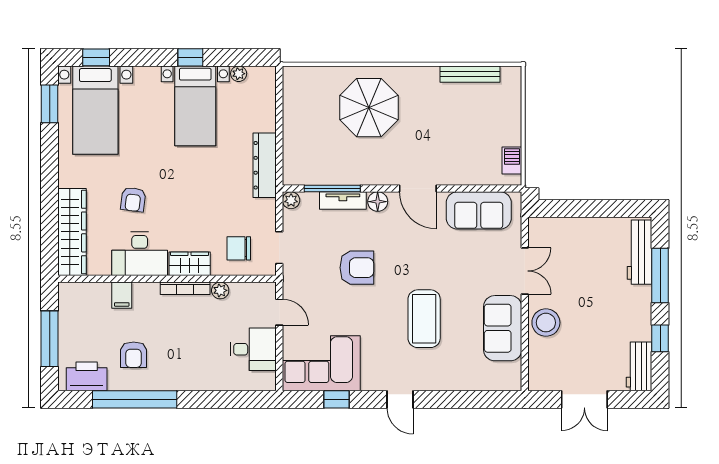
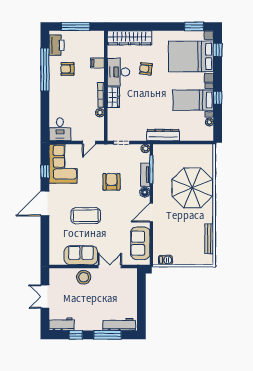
parasol: (369, 108) -> (192, 188), width x1.36, depth x1.36
bed with nightstands: (95, 110) -> (191, 56), width x1.36
chair: (239, 248) -> (121, 122), removed
armchair: (357, 268) -> (111, 182), turned 180
double door: (525, 271) -> (110, 266), swing flipped
desk: (253, 349) -> (60, 129), moved
door: (400, 399) -> (45, 203), width x1.88

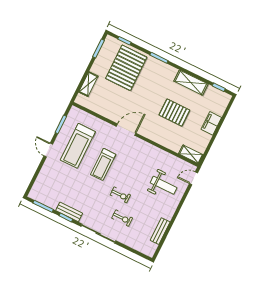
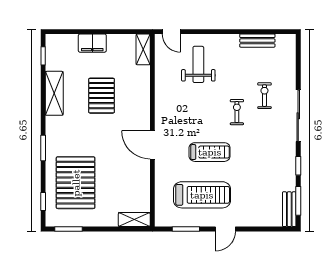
pallet: (126, 68) -> (76, 183), turned 90
shelving: (88, 84) -> (134, 220), moved
bench: (69, 212) -> (289, 209), moved

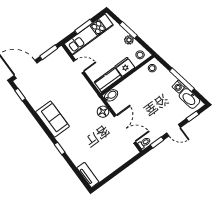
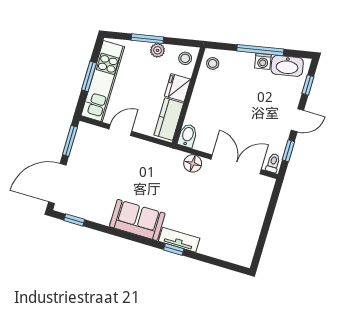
tv unit: (88, 175) -> (179, 240), moved

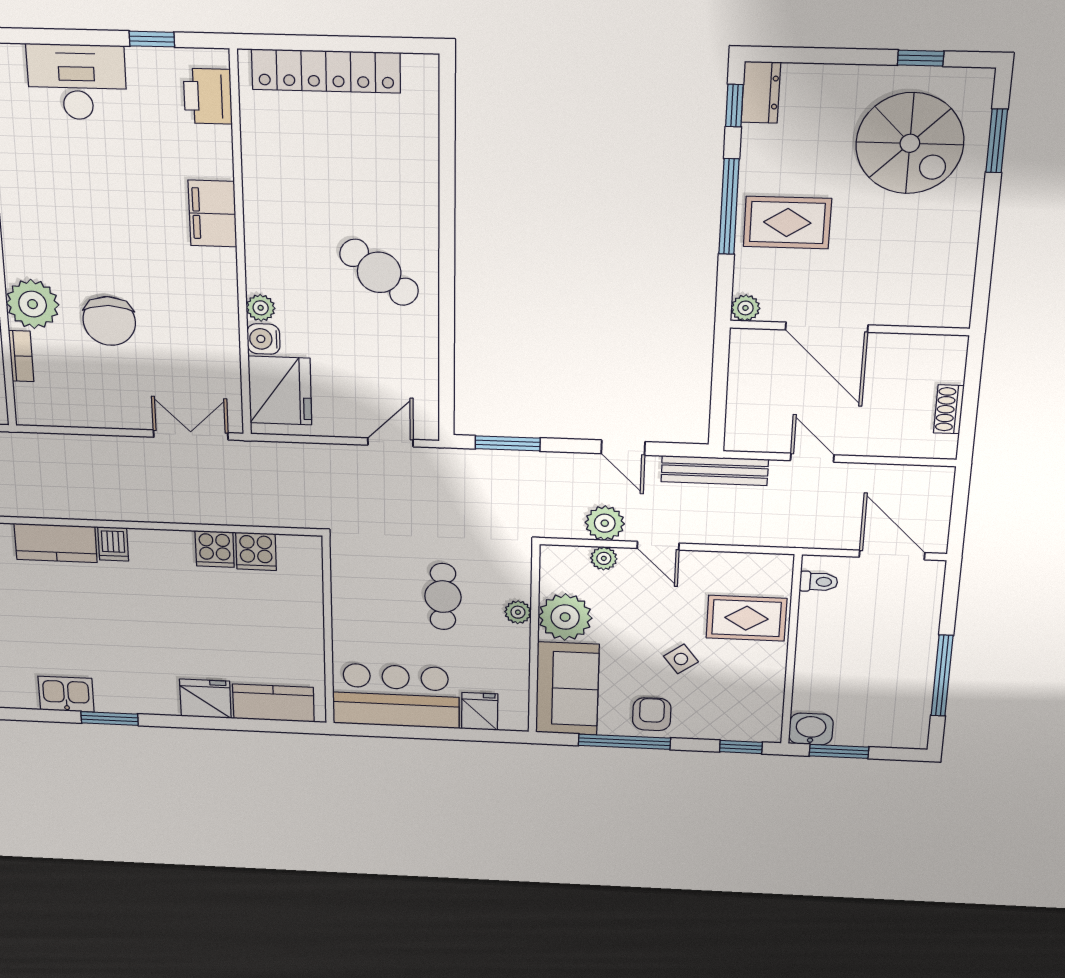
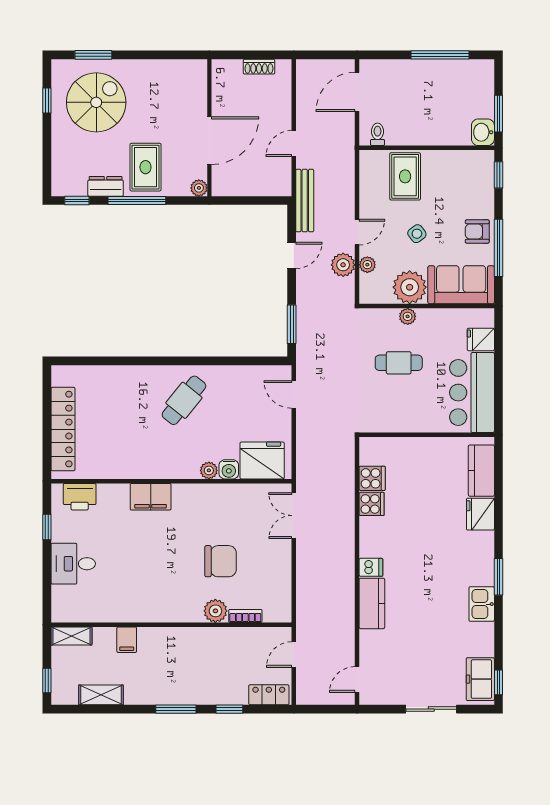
desk: (77, 82) -> (73, 564), width x0.73
dresser: (761, 92) -> (106, 186), moved
plant: (33, 304) -> (215, 611), width x0.73, depth x0.73
side table: (681, 659) -> (417, 234), moved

◆ ◆ ◆ ◆

◆ Exercise ◆
Extract from the material all lines containing the string "turned".

◆ Task solution ◆
armchair: (357, 268) -> (111, 182), turned 180
pallet: (126, 68) -> (76, 183), turned 90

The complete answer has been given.